(Coordinate-based object records)
________________

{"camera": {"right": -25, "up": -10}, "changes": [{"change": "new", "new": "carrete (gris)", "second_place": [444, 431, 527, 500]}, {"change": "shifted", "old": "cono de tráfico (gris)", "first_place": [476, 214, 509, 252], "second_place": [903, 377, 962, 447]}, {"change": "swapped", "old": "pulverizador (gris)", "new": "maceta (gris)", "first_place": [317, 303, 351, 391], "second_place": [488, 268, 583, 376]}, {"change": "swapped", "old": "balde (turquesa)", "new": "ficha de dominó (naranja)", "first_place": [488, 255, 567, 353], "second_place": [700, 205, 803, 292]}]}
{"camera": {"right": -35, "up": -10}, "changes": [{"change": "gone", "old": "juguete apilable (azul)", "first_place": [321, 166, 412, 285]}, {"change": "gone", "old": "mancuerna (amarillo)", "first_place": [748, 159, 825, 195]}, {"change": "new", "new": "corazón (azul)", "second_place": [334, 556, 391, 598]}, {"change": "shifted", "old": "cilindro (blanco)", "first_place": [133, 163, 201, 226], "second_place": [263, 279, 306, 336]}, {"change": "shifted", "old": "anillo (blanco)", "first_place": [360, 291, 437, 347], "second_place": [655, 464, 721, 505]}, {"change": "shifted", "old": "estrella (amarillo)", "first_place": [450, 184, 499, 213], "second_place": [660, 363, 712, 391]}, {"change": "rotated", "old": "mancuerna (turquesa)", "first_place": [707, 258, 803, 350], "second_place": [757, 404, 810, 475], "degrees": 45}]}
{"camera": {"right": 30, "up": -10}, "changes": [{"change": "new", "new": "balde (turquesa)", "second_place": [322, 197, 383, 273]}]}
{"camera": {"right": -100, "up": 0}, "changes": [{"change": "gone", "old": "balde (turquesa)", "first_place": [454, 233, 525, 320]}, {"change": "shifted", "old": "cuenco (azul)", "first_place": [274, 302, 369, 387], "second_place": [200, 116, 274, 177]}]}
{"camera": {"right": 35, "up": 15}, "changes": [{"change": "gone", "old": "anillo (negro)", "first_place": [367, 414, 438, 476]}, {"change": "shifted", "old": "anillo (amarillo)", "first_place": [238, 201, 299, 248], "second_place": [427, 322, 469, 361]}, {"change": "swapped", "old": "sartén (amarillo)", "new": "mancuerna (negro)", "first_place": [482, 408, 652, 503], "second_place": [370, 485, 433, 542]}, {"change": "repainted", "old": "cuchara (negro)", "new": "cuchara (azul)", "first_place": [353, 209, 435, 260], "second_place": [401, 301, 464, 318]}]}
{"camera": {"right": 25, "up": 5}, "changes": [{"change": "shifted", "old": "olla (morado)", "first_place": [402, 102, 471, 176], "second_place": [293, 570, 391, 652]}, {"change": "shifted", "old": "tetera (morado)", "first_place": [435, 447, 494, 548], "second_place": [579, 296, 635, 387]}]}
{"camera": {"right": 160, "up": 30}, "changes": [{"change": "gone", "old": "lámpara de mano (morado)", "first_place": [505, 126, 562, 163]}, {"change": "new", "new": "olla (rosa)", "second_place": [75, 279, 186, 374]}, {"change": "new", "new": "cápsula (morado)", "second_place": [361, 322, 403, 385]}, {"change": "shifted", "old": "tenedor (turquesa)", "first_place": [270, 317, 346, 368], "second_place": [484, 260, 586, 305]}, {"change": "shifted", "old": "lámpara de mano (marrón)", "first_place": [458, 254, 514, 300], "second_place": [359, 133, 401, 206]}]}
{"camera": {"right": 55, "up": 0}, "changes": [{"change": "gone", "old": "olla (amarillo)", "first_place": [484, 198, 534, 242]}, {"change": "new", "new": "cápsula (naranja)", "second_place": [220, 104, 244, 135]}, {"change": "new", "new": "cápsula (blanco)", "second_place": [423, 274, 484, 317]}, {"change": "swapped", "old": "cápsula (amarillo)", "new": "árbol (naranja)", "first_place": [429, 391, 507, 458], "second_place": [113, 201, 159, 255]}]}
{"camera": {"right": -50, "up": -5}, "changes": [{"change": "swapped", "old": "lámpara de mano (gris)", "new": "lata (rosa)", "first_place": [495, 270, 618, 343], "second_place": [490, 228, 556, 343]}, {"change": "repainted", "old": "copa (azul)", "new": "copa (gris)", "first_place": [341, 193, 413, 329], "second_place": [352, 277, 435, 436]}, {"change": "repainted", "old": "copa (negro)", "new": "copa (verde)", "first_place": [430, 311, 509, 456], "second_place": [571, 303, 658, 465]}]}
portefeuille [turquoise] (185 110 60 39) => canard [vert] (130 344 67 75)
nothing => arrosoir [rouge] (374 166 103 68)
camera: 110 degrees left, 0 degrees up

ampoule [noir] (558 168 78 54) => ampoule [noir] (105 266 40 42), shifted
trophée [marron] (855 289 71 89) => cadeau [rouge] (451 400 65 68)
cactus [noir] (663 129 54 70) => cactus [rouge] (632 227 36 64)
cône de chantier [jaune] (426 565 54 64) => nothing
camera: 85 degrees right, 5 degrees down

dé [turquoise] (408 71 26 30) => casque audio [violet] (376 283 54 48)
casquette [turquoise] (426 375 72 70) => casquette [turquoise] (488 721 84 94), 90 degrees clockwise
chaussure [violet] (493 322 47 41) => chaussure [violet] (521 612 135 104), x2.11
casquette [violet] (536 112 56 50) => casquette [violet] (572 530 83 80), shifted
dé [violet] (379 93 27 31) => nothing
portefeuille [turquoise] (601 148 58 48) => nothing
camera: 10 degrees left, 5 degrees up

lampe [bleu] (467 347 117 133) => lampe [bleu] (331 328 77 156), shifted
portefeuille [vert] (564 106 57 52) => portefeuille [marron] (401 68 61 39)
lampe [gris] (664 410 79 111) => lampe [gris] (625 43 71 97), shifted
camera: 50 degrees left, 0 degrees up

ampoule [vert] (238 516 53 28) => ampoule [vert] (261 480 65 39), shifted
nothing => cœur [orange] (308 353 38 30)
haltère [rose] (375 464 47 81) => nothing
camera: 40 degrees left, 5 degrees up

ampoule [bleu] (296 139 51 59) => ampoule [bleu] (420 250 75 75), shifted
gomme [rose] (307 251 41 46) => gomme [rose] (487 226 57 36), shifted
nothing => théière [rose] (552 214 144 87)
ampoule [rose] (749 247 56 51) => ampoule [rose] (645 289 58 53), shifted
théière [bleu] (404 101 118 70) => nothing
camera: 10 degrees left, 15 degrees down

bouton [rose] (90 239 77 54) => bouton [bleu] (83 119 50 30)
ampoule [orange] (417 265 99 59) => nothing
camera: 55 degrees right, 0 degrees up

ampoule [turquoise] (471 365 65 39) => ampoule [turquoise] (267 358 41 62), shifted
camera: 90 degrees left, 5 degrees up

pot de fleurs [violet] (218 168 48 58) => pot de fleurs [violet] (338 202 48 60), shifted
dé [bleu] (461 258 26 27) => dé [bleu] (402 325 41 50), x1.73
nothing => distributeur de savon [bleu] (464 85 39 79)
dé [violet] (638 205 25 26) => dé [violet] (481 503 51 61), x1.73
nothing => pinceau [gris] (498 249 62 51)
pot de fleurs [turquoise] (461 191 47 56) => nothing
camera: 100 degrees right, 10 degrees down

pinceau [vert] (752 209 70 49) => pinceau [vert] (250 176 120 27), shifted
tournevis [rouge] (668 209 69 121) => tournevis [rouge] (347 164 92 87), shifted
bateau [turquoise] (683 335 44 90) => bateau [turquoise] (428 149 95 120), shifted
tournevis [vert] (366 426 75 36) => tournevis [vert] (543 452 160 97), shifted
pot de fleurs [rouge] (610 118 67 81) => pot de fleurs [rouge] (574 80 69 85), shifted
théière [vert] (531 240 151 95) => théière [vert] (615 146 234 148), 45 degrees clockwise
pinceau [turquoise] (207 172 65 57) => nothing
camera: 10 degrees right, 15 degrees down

________________

Problem description: The entries listed above are to be output exactly. Leave none out.

Solved exercise:
{"camera": {"right": -25, "up": -10}, "changes": [{"change": "new", "new": "carrete (gris)", "second_place": [444, 431, 527, 500]}, {"change": "shifted", "old": "cono de tráfico (gris)", "first_place": [476, 214, 509, 252], "second_place": [903, 377, 962, 447]}, {"change": "swapped", "old": "pulverizador (gris)", "new": "maceta (gris)", "first_place": [317, 303, 351, 391], "second_place": [488, 268, 583, 376]}, {"change": "swapped", "old": "balde (turquesa)", "new": "ficha de dominó (naranja)", "first_place": [488, 255, 567, 353], "second_place": [700, 205, 803, 292]}]}
{"camera": {"right": -35, "up": -10}, "changes": [{"change": "gone", "old": "juguete apilable (azul)", "first_place": [321, 166, 412, 285]}, {"change": "gone", "old": "mancuerna (amarillo)", "first_place": [748, 159, 825, 195]}, {"change": "new", "new": "corazón (azul)", "second_place": [334, 556, 391, 598]}, {"change": "shifted", "old": "cilindro (blanco)", "first_place": [133, 163, 201, 226], "second_place": [263, 279, 306, 336]}, {"change": "shifted", "old": "anillo (blanco)", "first_place": [360, 291, 437, 347], "second_place": [655, 464, 721, 505]}, {"change": "shifted", "old": "estrella (amarillo)", "first_place": [450, 184, 499, 213], "second_place": [660, 363, 712, 391]}, {"change": "rotated", "old": "mancuerna (turquesa)", "first_place": [707, 258, 803, 350], "second_place": [757, 404, 810, 475], "degrees": 45}]}
{"camera": {"right": 30, "up": -10}, "changes": [{"change": "new", "new": "balde (turquesa)", "second_place": [322, 197, 383, 273]}]}
{"camera": {"right": -100, "up": 0}, "changes": [{"change": "gone", "old": "balde (turquesa)", "first_place": [454, 233, 525, 320]}, {"change": "shifted", "old": "cuenco (azul)", "first_place": [274, 302, 369, 387], "second_place": [200, 116, 274, 177]}]}
{"camera": {"right": 35, "up": 15}, "changes": [{"change": "gone", "old": "anillo (negro)", "first_place": [367, 414, 438, 476]}, {"change": "shifted", "old": "anillo (amarillo)", "first_place": [238, 201, 299, 248], "second_place": [427, 322, 469, 361]}, {"change": "swapped", "old": "sartén (amarillo)", "new": "mancuerna (negro)", "first_place": [482, 408, 652, 503], "second_place": [370, 485, 433, 542]}, {"change": "repainted", "old": "cuchara (negro)", "new": "cuchara (azul)", "first_place": [353, 209, 435, 260], "second_place": [401, 301, 464, 318]}]}
{"camera": {"right": 25, "up": 5}, "changes": [{"change": "shifted", "old": "olla (morado)", "first_place": [402, 102, 471, 176], "second_place": [293, 570, 391, 652]}, {"change": "shifted", "old": "tetera (morado)", "first_place": [435, 447, 494, 548], "second_place": [579, 296, 635, 387]}]}
{"camera": {"right": 160, "up": 30}, "changes": [{"change": "gone", "old": "lámpara de mano (morado)", "first_place": [505, 126, 562, 163]}, {"change": "new", "new": "olla (rosa)", "second_place": [75, 279, 186, 374]}, {"change": "new", "new": "cápsula (morado)", "second_place": [361, 322, 403, 385]}, {"change": "shifted", "old": "tenedor (turquesa)", "first_place": [270, 317, 346, 368], "second_place": [484, 260, 586, 305]}, {"change": "shifted", "old": "lámpara de mano (marrón)", "first_place": [458, 254, 514, 300], "second_place": [359, 133, 401, 206]}]}
{"camera": {"right": 55, "up": 0}, "changes": [{"change": "gone", "old": "olla (amarillo)", "first_place": [484, 198, 534, 242]}, {"change": "new", "new": "cápsula (naranja)", "second_place": [220, 104, 244, 135]}, {"change": "new", "new": "cápsula (blanco)", "second_place": [423, 274, 484, 317]}, {"change": "swapped", "old": "cápsula (amarillo)", "new": "árbol (naranja)", "first_place": [429, 391, 507, 458], "second_place": [113, 201, 159, 255]}]}
{"camera": {"right": -50, "up": -5}, "changes": [{"change": "swapped", "old": "lámpara de mano (gris)", "new": "lata (rosa)", "first_place": [495, 270, 618, 343], "second_place": [490, 228, 556, 343]}, {"change": "repainted", "old": "copa (azul)", "new": "copa (gris)", "first_place": [341, 193, 413, 329], "second_place": [352, 277, 435, 436]}, {"change": "repainted", "old": "copa (negro)", "new": "copa (verde)", "first_place": [430, 311, 509, 456], "second_place": [571, 303, 658, 465]}]}
portefeuille [turquoise] (185 110 60 39) => canard [vert] (130 344 67 75)
nothing => arrosoir [rouge] (374 166 103 68)
camera: 110 degrees left, 0 degrees up

ampoule [noir] (558 168 78 54) => ampoule [noir] (105 266 40 42), shifted
trophée [marron] (855 289 71 89) => cadeau [rouge] (451 400 65 68)
cactus [noir] (663 129 54 70) => cactus [rouge] (632 227 36 64)
cône de chantier [jaune] (426 565 54 64) => nothing
camera: 85 degrees right, 5 degrees down

dé [turquoise] (408 71 26 30) => casque audio [violet] (376 283 54 48)
casquette [turquoise] (426 375 72 70) => casquette [turquoise] (488 721 84 94), 90 degrees clockwise
chaussure [violet] (493 322 47 41) => chaussure [violet] (521 612 135 104), x2.11
casquette [violet] (536 112 56 50) => casquette [violet] (572 530 83 80), shifted
dé [violet] (379 93 27 31) => nothing
portefeuille [turquoise] (601 148 58 48) => nothing
camera: 10 degrees left, 5 degrees up

lampe [bleu] (467 347 117 133) => lampe [bleu] (331 328 77 156), shifted
portefeuille [vert] (564 106 57 52) => portefeuille [marron] (401 68 61 39)
lampe [gris] (664 410 79 111) => lampe [gris] (625 43 71 97), shifted
camera: 50 degrees left, 0 degrees up

ampoule [vert] (238 516 53 28) => ampoule [vert] (261 480 65 39), shifted
nothing => cœur [orange] (308 353 38 30)
haltère [rose] (375 464 47 81) => nothing
camera: 40 degrees left, 5 degrees up

ampoule [bleu] (296 139 51 59) => ampoule [bleu] (420 250 75 75), shifted
gomme [rose] (307 251 41 46) => gomme [rose] (487 226 57 36), shifted
nothing => théière [rose] (552 214 144 87)
ampoule [rose] (749 247 56 51) => ampoule [rose] (645 289 58 53), shifted
théière [bleu] (404 101 118 70) => nothing
camera: 10 degrees left, 15 degrees down

bouton [rose] (90 239 77 54) => bouton [bleu] (83 119 50 30)
ampoule [orange] (417 265 99 59) => nothing
camera: 55 degrees right, 0 degrees up

ampoule [turquoise] (471 365 65 39) => ampoule [turquoise] (267 358 41 62), shifted
camera: 90 degrees left, 5 degrees up

pot de fleurs [violet] (218 168 48 58) => pot de fleurs [violet] (338 202 48 60), shifted
dé [bleu] (461 258 26 27) => dé [bleu] (402 325 41 50), x1.73
nothing => distributeur de savon [bleu] (464 85 39 79)
dé [violet] (638 205 25 26) => dé [violet] (481 503 51 61), x1.73
nothing => pinceau [gris] (498 249 62 51)
pot de fleurs [turquoise] (461 191 47 56) => nothing
camera: 100 degrees right, 10 degrees down

pinceau [vert] (752 209 70 49) => pinceau [vert] (250 176 120 27), shifted
tournevis [rouge] (668 209 69 121) => tournevis [rouge] (347 164 92 87), shifted
bateau [turquoise] (683 335 44 90) => bateau [turquoise] (428 149 95 120), shifted
tournevis [vert] (366 426 75 36) => tournevis [vert] (543 452 160 97), shifted
pot de fleurs [rouge] (610 118 67 81) => pot de fleurs [rouge] (574 80 69 85), shifted
théière [vert] (531 240 151 95) => théière [vert] (615 146 234 148), 45 degrees clockwise
pinceau [turquoise] (207 172 65 57) => nothing
camera: 10 degrees right, 15 degrees down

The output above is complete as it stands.